Work to complete:
Using the entries below, write out the line with "white strawberry [703,216,757,262] -> none", the line with "turquoise brush [432,392,542,460]", and every line in between, exactly as each is written.

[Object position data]

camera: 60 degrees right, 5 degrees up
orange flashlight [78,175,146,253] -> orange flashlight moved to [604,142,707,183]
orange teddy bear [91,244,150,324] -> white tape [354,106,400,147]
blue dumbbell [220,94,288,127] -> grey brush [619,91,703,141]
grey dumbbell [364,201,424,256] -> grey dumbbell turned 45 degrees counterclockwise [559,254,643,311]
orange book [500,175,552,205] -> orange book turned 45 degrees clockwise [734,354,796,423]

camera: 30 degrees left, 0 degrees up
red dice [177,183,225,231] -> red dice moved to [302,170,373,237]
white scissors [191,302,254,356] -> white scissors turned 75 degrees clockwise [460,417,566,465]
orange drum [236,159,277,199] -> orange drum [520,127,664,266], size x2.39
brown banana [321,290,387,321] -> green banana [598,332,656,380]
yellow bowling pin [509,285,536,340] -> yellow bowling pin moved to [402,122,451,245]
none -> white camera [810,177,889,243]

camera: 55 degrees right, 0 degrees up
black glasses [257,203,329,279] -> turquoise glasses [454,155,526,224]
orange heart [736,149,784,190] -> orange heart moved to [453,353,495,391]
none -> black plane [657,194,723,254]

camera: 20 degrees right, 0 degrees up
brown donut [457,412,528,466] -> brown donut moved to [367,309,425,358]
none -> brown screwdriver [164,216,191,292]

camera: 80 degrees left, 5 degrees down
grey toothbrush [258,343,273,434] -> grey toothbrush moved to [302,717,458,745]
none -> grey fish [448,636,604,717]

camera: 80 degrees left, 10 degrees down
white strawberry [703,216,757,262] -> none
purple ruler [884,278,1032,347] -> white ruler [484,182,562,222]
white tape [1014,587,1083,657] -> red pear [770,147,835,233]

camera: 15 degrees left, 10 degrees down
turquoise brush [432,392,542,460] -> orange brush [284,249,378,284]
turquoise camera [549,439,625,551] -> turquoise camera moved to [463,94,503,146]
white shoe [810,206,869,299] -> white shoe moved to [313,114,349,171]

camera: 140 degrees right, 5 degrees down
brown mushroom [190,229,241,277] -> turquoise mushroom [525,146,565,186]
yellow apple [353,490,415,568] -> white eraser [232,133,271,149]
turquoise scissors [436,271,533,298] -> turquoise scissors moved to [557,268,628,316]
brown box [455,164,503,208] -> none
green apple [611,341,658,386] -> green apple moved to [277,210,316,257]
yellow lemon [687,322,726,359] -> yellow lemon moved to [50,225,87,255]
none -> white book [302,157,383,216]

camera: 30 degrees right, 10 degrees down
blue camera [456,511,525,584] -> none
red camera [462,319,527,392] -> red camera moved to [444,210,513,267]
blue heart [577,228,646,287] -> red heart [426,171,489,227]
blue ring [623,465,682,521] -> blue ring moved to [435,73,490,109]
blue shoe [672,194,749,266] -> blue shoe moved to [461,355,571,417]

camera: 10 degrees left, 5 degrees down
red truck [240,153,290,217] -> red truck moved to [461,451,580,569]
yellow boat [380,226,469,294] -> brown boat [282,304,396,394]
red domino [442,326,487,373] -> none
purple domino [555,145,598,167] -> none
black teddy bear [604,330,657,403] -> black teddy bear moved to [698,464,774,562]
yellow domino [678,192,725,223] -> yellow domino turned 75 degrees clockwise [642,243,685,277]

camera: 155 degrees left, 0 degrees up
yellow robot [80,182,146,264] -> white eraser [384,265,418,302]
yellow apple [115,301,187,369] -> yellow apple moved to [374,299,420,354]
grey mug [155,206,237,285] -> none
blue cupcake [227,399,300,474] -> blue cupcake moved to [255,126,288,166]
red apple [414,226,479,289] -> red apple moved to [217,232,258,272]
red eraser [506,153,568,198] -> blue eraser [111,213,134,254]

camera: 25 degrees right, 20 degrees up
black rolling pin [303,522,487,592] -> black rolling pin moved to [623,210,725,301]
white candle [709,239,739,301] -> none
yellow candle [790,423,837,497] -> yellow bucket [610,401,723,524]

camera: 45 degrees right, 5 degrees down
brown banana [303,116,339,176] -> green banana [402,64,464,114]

Exercise solution:
white strawberry [703,216,757,262] -> none
purple ruler [884,278,1032,347] -> white ruler [484,182,562,222]
white tape [1014,587,1083,657] -> red pear [770,147,835,233]

camera: 15 degrees left, 10 degrees down
turquoise brush [432,392,542,460] -> orange brush [284,249,378,284]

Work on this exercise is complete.